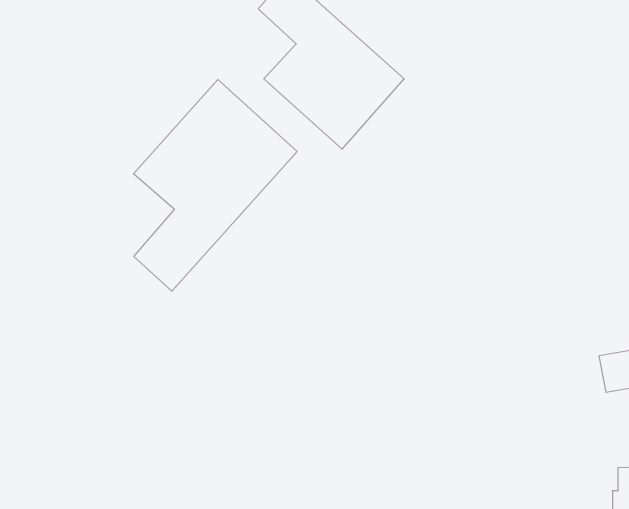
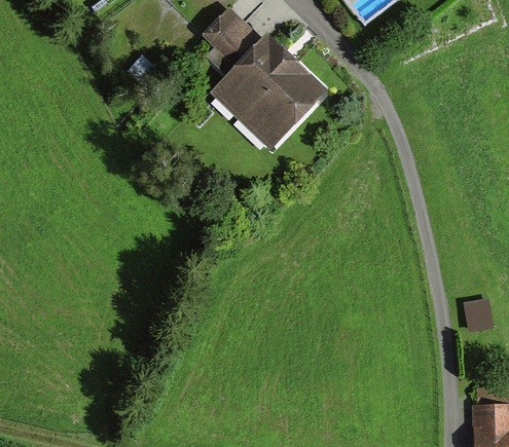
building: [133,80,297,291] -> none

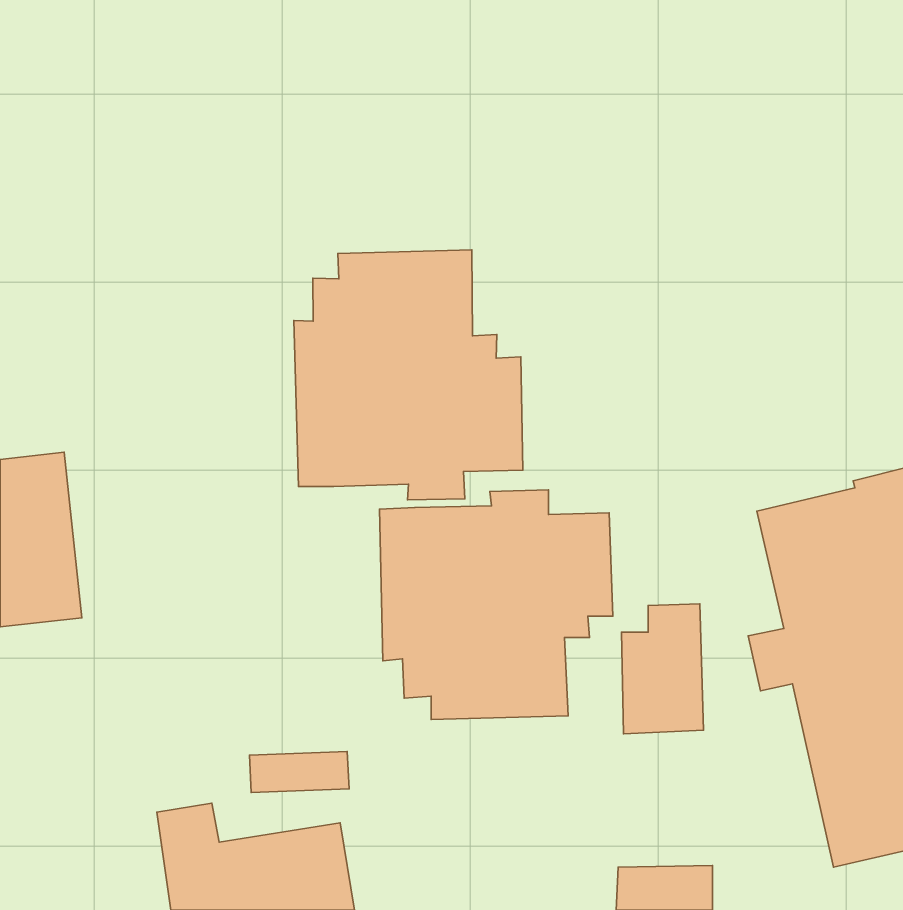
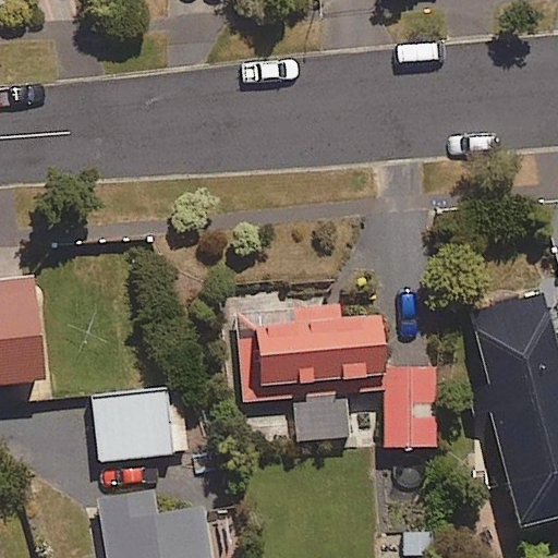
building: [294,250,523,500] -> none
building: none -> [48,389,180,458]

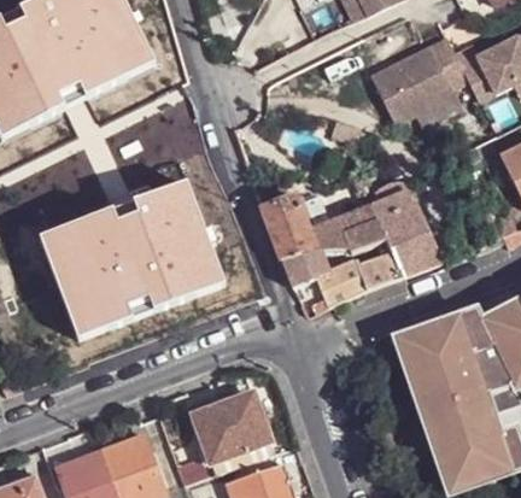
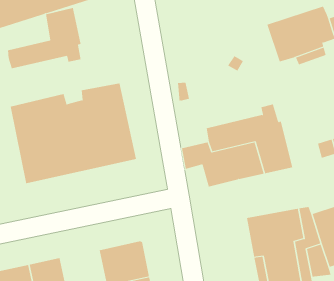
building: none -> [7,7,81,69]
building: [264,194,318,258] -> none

EXERCISE: Each line from the one containing "building: none -> [48,389,180,458]" through the last line of the listing must be copied exactly, and the pictures must not be.

WRITTEN SOLUTION:
building: none -> [48,389,180,458]

building: none -> [7,7,81,69]
building: [264,194,318,258] -> none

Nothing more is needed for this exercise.